— Aim of the exercise —
Which lines in the records below contain the word "striped"? Pick them out and copy each one in full. Case counts.

——————

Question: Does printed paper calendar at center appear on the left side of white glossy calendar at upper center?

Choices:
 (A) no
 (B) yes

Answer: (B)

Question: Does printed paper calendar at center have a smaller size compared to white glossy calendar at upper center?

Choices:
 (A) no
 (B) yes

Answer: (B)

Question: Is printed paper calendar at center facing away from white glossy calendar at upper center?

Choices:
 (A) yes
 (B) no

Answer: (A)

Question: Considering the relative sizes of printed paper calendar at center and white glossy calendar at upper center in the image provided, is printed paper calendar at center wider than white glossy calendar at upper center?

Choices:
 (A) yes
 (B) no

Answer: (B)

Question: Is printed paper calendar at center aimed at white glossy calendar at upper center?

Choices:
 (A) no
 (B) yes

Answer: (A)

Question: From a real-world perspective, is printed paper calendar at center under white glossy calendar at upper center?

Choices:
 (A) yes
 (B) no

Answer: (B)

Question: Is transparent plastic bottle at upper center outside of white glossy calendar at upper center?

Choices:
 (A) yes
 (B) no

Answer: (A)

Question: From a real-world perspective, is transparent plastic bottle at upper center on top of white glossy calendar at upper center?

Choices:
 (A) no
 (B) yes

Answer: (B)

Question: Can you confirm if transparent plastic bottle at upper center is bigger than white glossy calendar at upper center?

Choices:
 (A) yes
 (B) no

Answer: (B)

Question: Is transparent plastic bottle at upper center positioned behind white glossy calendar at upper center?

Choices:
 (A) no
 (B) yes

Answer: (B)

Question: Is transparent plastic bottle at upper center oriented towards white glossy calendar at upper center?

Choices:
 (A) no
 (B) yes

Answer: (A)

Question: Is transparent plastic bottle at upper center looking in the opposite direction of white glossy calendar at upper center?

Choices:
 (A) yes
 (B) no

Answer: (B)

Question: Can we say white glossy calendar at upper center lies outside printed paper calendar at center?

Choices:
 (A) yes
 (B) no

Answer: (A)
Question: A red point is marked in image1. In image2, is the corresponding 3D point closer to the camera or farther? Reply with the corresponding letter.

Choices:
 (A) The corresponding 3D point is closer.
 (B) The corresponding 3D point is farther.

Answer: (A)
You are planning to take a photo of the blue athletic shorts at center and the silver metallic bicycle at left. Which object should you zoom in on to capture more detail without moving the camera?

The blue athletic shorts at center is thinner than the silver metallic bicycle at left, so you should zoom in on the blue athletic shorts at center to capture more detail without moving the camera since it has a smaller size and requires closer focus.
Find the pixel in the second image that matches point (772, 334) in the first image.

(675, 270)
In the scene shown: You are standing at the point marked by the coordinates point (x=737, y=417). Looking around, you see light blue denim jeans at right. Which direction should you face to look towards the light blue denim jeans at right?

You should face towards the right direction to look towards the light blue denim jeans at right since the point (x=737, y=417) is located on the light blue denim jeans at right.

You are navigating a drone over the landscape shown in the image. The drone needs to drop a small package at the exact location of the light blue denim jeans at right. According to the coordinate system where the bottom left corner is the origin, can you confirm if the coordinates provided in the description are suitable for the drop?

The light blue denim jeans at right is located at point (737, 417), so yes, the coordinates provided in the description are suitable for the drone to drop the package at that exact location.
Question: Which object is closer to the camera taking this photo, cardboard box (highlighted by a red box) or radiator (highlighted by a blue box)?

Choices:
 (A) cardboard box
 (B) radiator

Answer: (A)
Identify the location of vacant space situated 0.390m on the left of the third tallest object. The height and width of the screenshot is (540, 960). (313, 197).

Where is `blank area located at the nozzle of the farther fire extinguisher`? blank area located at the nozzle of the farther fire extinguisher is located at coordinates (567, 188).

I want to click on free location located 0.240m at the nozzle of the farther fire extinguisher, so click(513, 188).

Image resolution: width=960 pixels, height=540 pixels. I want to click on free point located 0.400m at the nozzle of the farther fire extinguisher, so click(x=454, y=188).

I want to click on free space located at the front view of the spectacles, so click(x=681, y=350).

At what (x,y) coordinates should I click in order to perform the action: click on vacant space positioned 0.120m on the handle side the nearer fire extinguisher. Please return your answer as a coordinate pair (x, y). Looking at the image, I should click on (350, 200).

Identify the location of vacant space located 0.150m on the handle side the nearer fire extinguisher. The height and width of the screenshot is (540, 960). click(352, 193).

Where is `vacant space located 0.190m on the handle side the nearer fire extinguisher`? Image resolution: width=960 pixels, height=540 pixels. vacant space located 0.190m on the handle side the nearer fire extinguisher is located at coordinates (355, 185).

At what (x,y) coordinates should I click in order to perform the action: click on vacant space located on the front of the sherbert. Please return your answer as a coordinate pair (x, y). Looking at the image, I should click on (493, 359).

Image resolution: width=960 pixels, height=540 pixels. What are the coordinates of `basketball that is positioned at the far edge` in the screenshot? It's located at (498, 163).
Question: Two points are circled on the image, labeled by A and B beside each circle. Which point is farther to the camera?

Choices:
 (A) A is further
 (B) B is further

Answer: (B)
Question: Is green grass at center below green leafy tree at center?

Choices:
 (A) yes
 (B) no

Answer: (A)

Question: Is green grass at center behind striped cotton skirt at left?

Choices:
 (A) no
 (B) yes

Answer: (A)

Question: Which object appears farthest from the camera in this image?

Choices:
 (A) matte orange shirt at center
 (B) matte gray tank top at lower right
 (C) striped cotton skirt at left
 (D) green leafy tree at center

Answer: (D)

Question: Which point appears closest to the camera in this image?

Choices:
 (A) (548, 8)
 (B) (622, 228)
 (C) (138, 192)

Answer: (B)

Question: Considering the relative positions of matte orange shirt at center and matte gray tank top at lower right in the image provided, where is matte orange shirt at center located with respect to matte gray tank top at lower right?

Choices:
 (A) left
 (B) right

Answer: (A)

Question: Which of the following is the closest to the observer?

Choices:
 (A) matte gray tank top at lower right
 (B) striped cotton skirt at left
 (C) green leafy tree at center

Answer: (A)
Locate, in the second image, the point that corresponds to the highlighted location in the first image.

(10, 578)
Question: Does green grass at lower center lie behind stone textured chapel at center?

——————

— Exercise solution —
Question: Is green grass at center behind striped cotton skirt at left?
 (C) striped cotton skirt at left
 (B) striped cotton skirt at left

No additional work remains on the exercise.